- What the task asks: Please reproduce the entries below exactly from the line holding "R1: 22 (N1, N6) -> 39 (N1, N6)" through the last line, both included, and omit any pictures.

[Image comparison data]

◆ ◆ ◆ ◆ ◆

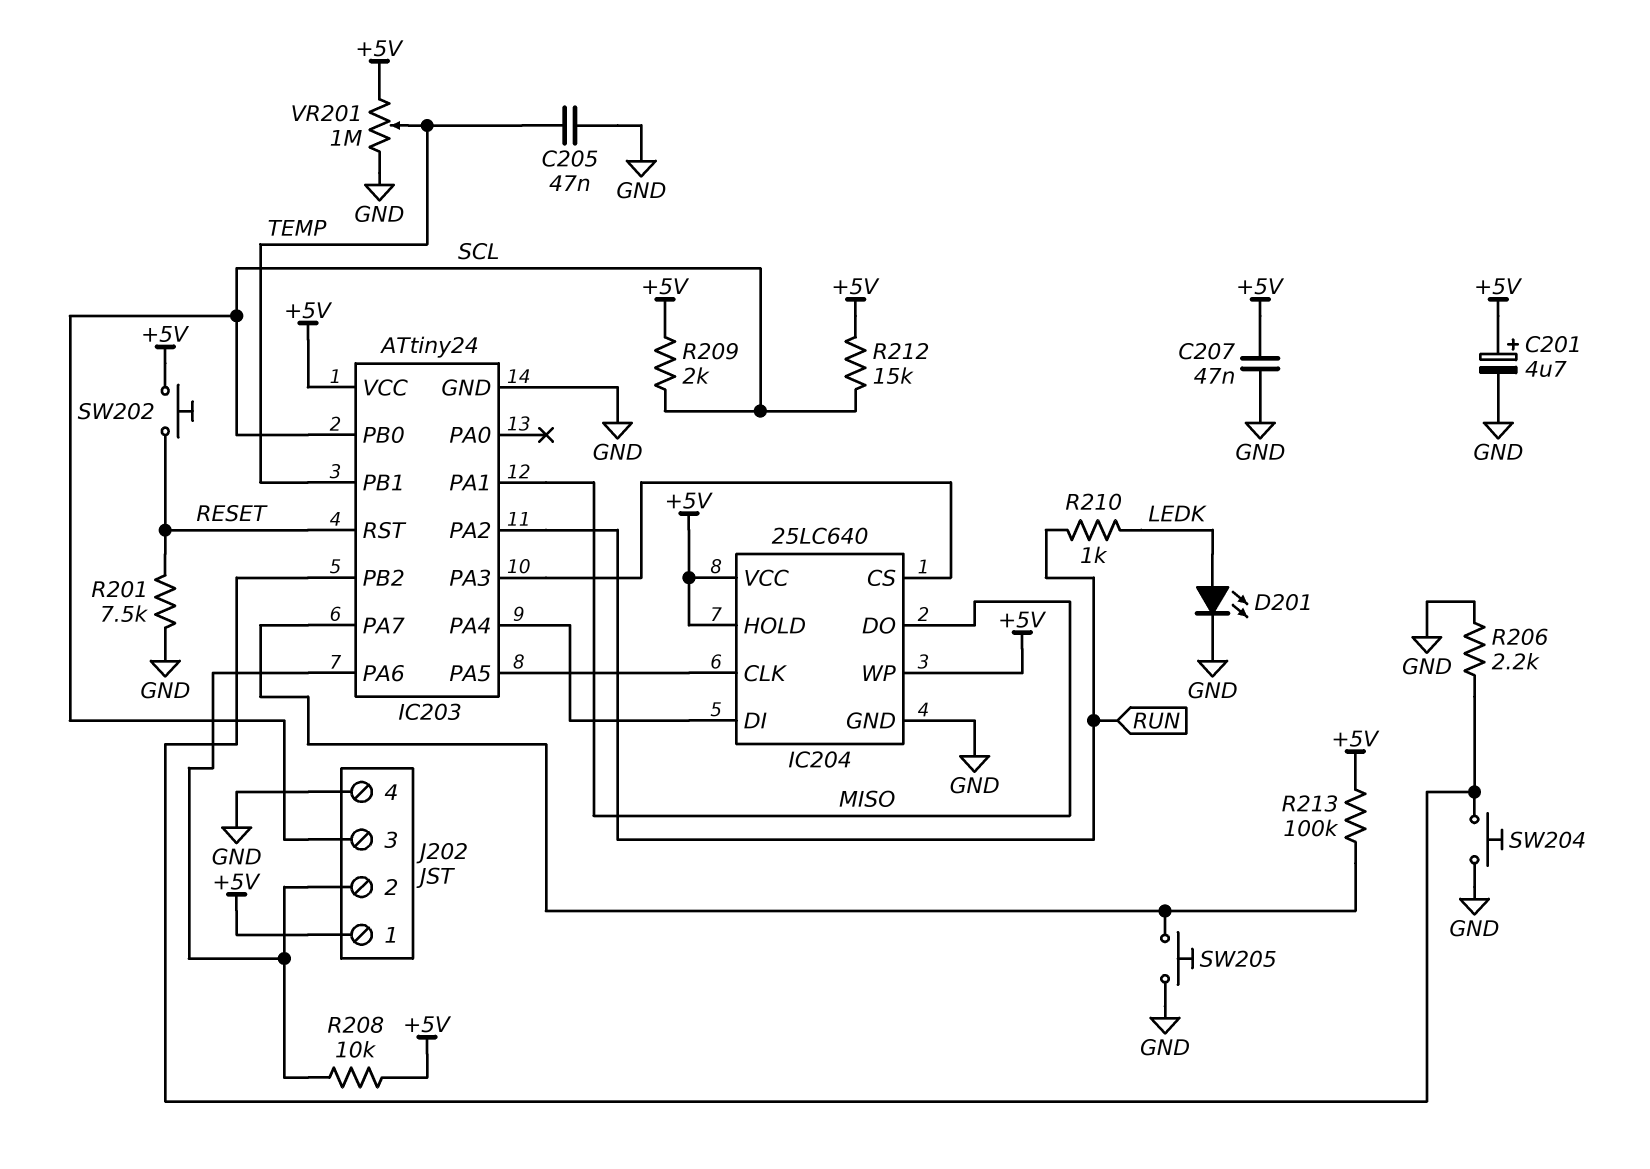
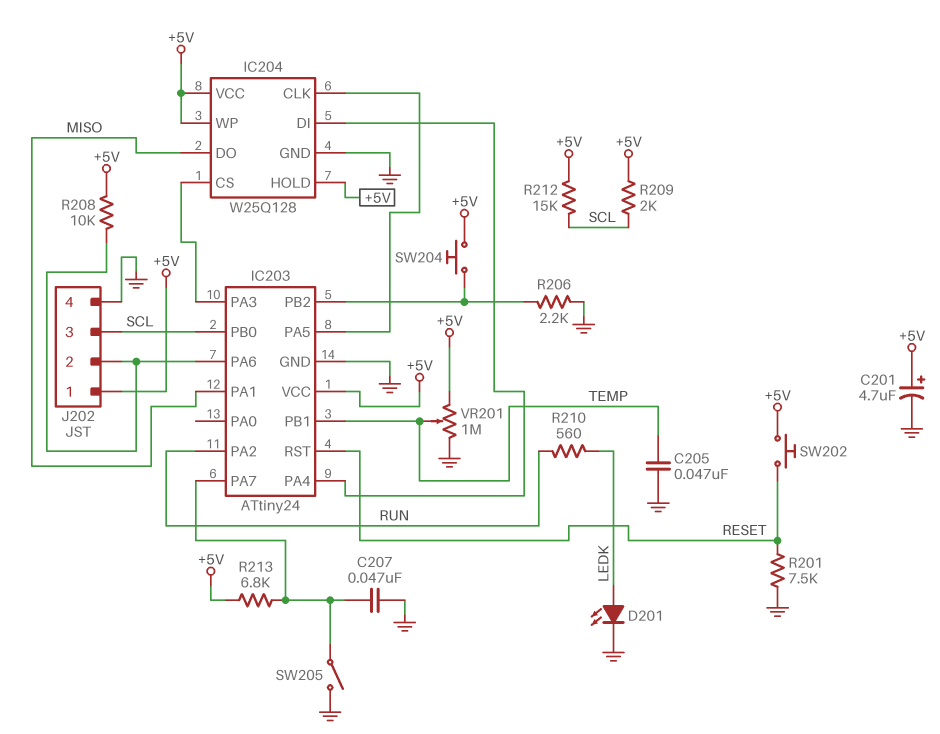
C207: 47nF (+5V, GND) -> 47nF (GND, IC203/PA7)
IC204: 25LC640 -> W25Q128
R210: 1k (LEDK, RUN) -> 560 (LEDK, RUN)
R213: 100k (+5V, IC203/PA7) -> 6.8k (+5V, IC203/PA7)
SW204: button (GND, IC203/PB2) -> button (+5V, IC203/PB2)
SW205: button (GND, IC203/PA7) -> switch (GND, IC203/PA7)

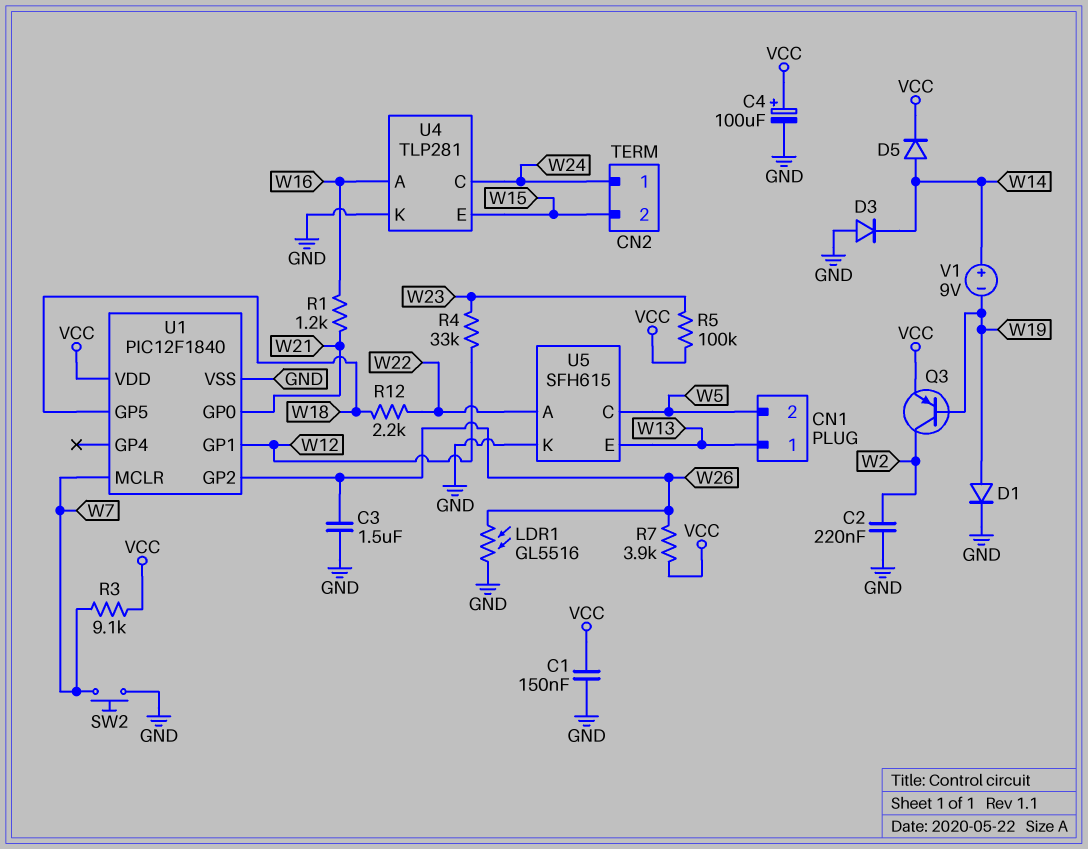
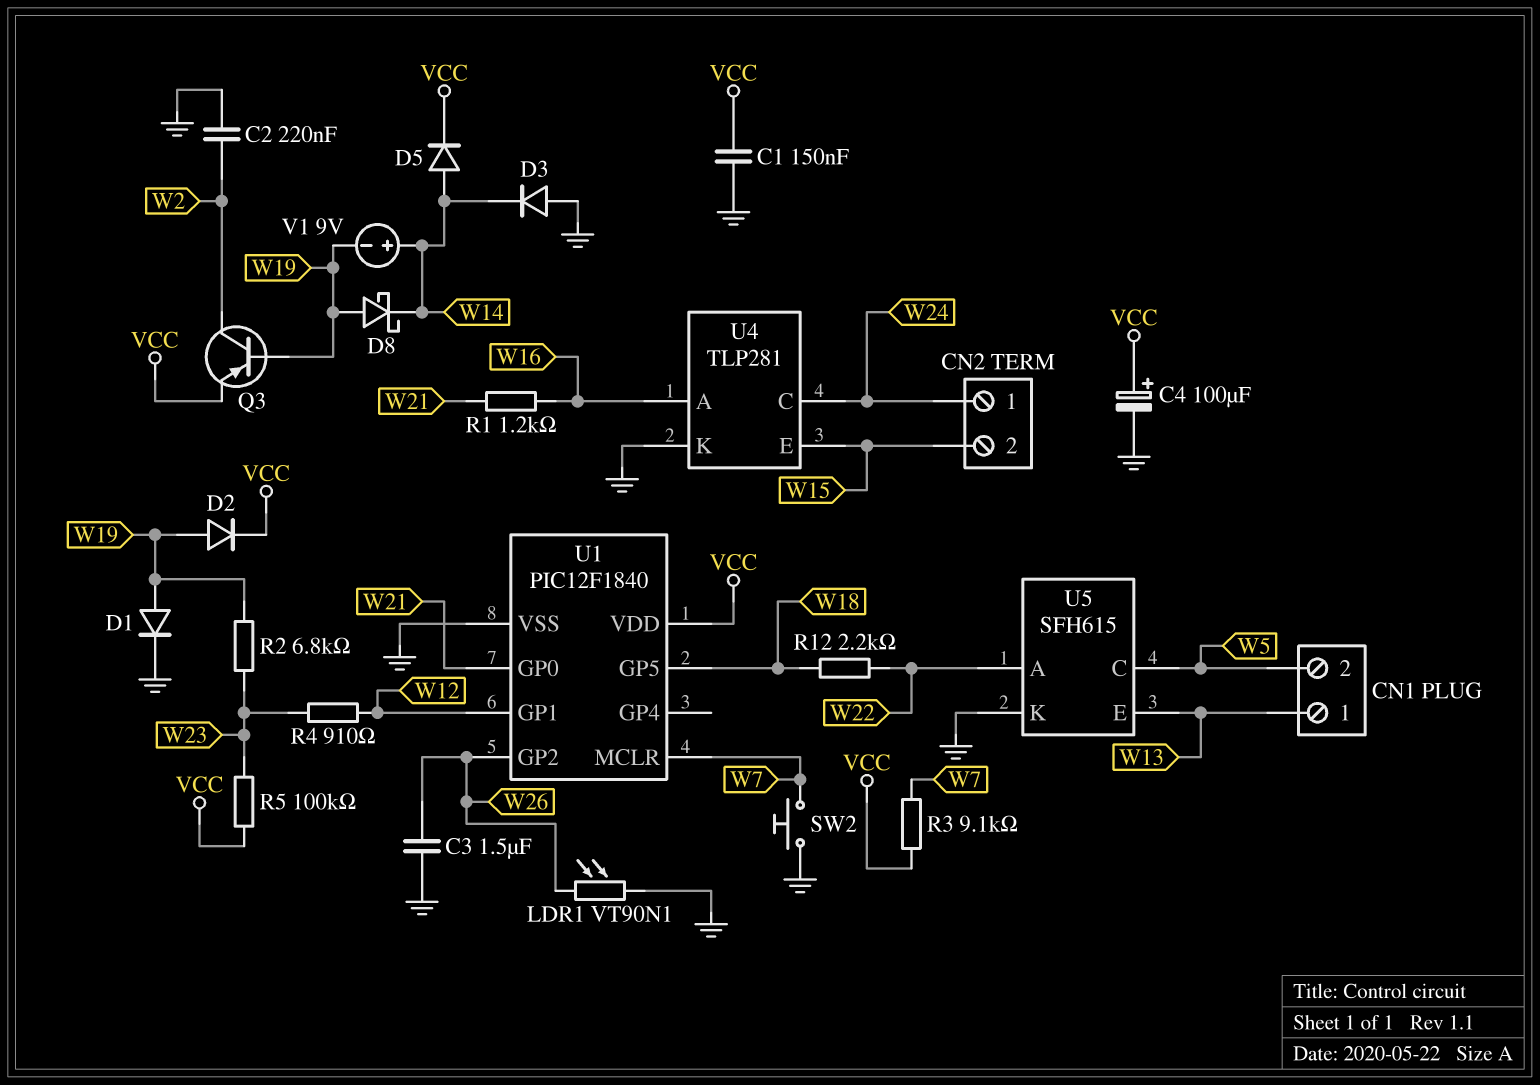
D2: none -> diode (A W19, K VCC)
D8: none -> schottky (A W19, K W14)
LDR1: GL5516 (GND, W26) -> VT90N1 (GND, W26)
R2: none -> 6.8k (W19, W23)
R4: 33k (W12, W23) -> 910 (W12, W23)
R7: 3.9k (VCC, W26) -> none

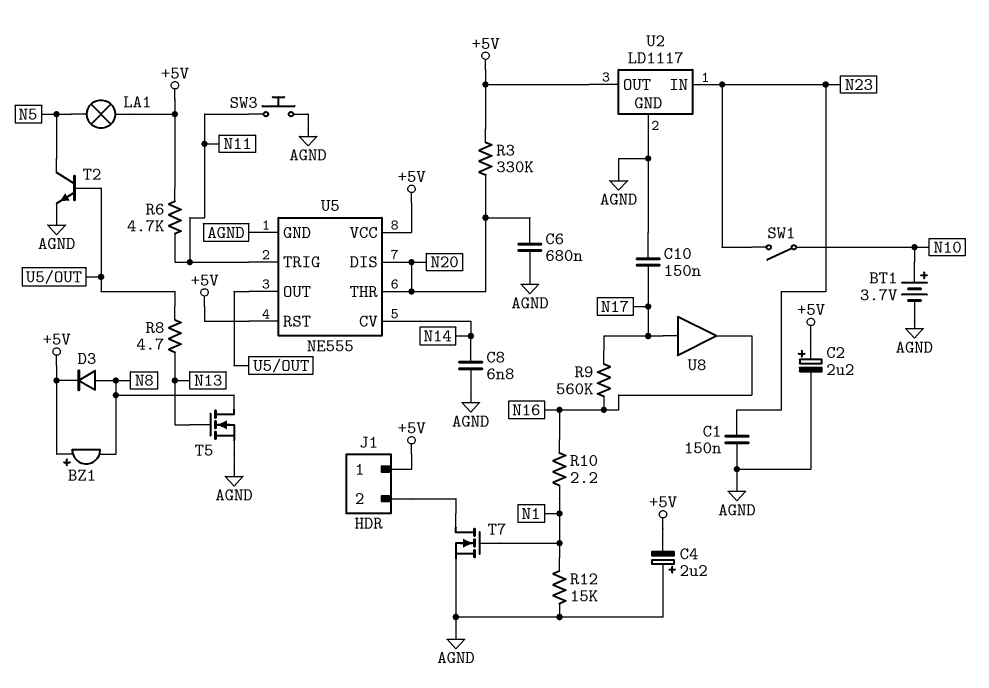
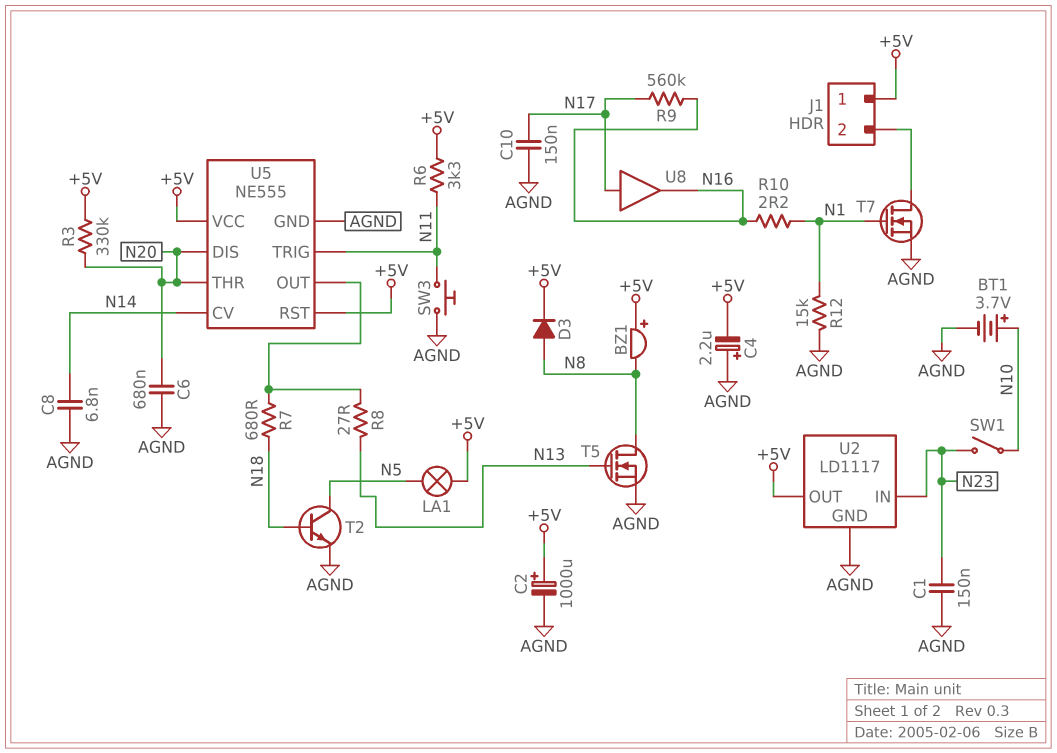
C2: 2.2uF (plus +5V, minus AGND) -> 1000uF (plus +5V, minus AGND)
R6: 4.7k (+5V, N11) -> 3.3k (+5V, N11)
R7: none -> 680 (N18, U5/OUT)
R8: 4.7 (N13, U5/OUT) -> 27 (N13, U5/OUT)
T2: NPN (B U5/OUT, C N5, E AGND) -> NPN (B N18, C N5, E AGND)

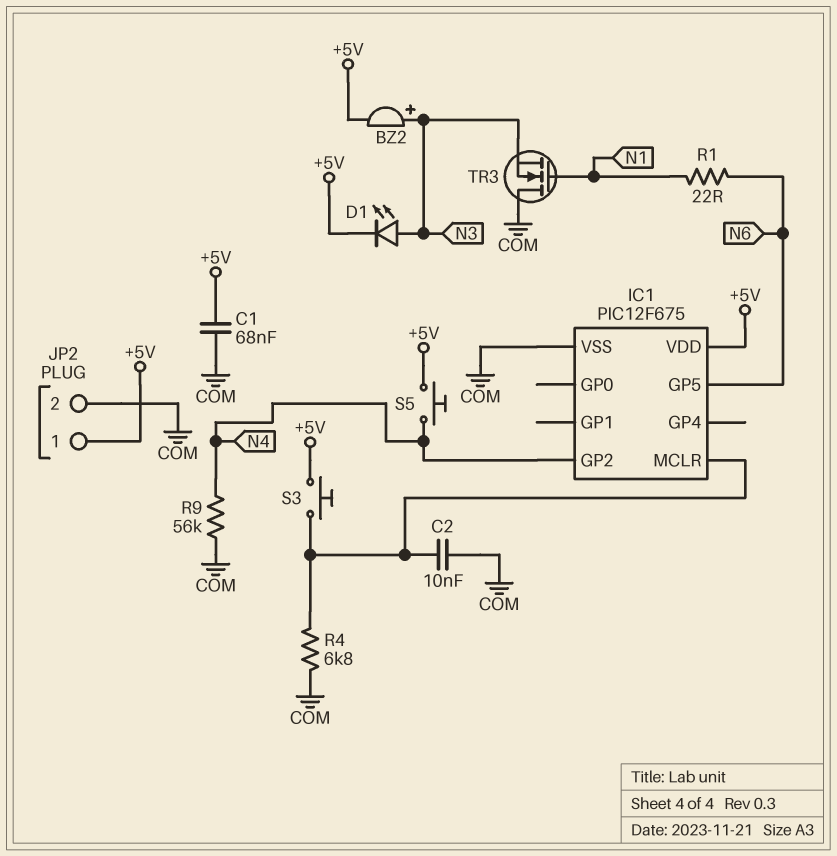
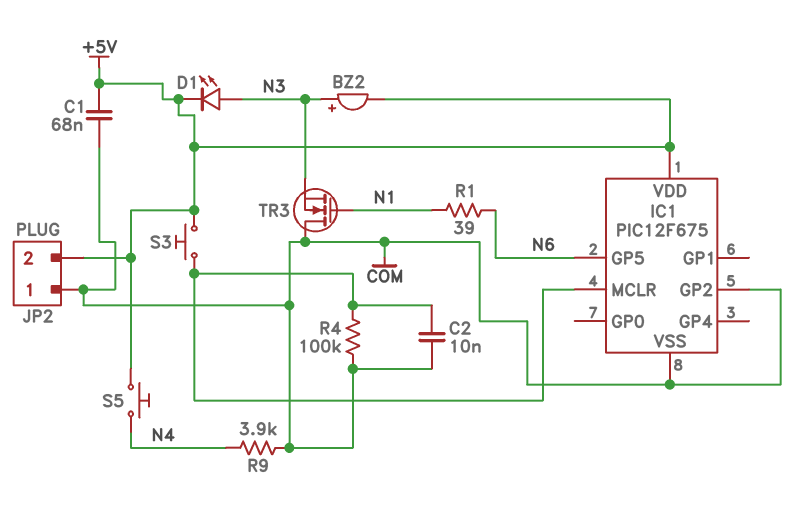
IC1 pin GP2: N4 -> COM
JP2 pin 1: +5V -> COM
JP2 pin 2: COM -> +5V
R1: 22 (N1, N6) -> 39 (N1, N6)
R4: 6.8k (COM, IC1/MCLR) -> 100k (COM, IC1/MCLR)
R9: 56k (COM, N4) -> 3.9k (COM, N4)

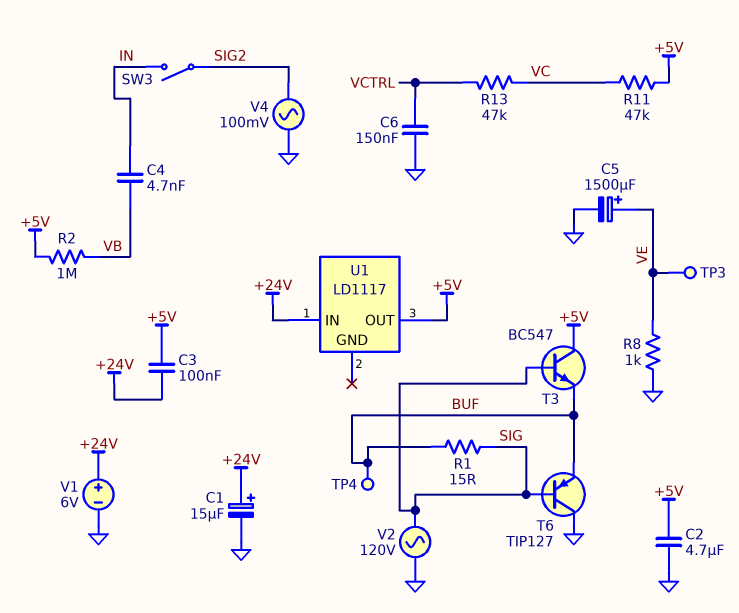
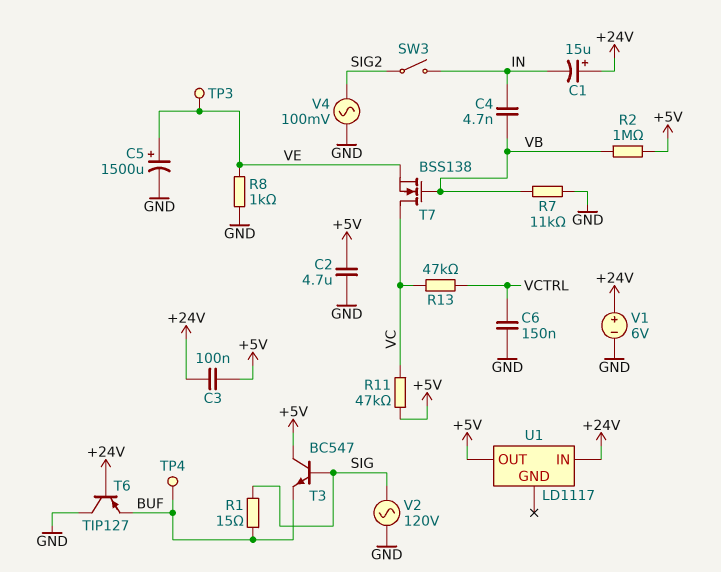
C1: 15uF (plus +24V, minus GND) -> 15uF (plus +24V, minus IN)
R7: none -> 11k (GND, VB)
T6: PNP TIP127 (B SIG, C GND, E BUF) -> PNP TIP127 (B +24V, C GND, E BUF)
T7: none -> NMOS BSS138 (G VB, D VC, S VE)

◆ ◆ ◆ ◆ ◆

- Task solution:
R1: 22 (N1, N6) -> 39 (N1, N6)
R4: 6.8k (COM, IC1/MCLR) -> 100k (COM, IC1/MCLR)
R9: 56k (COM, N4) -> 3.9k (COM, N4)

C1: 15uF (plus +24V, minus GND) -> 15uF (plus +24V, minus IN)
R7: none -> 11k (GND, VB)
T6: PNP TIP127 (B SIG, C GND, E BUF) -> PNP TIP127 (B +24V, C GND, E BUF)
T7: none -> NMOS BSS138 (G VB, D VC, S VE)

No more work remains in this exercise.